**YOUR GOAL**.
Please copy, exactly as they appear below, the lines from the one containing "(424, 392) = (450, 338): purple" through the one containing "(342, 375) = (521, 319): white".

┄┄┄┄┄┄┄┄┄┄┄┄┄┄┄┄┄┄┄┄

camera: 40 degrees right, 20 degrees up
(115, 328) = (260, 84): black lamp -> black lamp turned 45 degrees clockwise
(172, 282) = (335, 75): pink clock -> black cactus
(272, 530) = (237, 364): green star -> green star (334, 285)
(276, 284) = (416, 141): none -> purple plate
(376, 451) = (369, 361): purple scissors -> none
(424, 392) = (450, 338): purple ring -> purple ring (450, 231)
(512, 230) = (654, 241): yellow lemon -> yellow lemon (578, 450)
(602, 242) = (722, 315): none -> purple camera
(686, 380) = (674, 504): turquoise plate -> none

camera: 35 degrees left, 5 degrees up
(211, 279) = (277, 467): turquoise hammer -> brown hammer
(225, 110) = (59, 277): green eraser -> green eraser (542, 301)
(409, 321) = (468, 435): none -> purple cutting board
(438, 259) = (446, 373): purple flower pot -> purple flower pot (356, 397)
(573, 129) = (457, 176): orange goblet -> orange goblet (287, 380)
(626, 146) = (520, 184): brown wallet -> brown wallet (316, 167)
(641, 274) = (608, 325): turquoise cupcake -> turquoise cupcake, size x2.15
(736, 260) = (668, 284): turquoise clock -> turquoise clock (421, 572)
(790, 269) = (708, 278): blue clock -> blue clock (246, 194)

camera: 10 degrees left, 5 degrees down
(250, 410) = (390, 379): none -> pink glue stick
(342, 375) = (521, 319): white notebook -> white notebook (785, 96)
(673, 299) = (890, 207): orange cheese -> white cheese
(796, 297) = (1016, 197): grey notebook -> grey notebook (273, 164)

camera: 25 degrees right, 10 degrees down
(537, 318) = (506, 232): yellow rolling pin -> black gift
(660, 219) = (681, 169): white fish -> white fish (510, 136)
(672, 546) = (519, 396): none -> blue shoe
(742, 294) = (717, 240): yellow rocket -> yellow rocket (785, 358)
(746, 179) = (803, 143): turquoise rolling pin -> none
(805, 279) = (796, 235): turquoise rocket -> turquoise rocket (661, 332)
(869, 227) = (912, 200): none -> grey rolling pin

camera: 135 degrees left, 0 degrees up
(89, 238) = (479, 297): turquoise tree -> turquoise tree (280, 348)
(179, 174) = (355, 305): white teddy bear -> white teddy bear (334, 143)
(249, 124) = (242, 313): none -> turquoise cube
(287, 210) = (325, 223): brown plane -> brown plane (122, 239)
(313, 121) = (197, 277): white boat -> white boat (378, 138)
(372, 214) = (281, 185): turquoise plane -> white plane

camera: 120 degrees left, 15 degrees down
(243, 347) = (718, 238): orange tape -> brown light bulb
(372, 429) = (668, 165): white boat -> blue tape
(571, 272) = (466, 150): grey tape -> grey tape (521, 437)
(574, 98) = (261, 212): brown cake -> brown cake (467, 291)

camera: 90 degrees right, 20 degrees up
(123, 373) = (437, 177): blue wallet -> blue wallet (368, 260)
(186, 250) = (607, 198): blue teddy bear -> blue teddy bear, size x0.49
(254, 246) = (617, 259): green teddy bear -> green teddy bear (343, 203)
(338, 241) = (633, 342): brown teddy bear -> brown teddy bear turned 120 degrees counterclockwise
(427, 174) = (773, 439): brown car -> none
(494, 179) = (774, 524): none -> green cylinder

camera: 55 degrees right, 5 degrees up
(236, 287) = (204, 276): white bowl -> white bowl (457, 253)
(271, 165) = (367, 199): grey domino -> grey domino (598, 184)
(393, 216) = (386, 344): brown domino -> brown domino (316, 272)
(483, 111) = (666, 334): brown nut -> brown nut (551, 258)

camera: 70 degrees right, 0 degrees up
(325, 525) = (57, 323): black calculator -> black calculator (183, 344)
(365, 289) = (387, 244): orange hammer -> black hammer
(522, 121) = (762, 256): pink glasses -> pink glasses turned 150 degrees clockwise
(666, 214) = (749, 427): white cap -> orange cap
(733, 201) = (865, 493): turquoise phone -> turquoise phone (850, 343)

┄┄┄┄┄┄┄┄┄┄┄┄┄┄┄┄┄┄┄┄

**REPLY**.
(424, 392) = (450, 338): purple ring -> purple ring (450, 231)
(512, 230) = (654, 241): yellow lemon -> yellow lemon (578, 450)
(602, 242) = (722, 315): none -> purple camera
(686, 380) = (674, 504): turquoise plate -> none

camera: 35 degrees left, 5 degrees up
(211, 279) = (277, 467): turquoise hammer -> brown hammer
(225, 110) = (59, 277): green eraser -> green eraser (542, 301)
(409, 321) = (468, 435): none -> purple cutting board
(438, 259) = (446, 373): purple flower pot -> purple flower pot (356, 397)
(573, 129) = (457, 176): orange goblet -> orange goblet (287, 380)
(626, 146) = (520, 184): brown wallet -> brown wallet (316, 167)
(641, 274) = (608, 325): turquoise cupcake -> turquoise cupcake, size x2.15
(736, 260) = (668, 284): turquoise clock -> turquoise clock (421, 572)
(790, 269) = (708, 278): blue clock -> blue clock (246, 194)

camera: 10 degrees left, 5 degrees down
(250, 410) = (390, 379): none -> pink glue stick
(342, 375) = (521, 319): white notebook -> white notebook (785, 96)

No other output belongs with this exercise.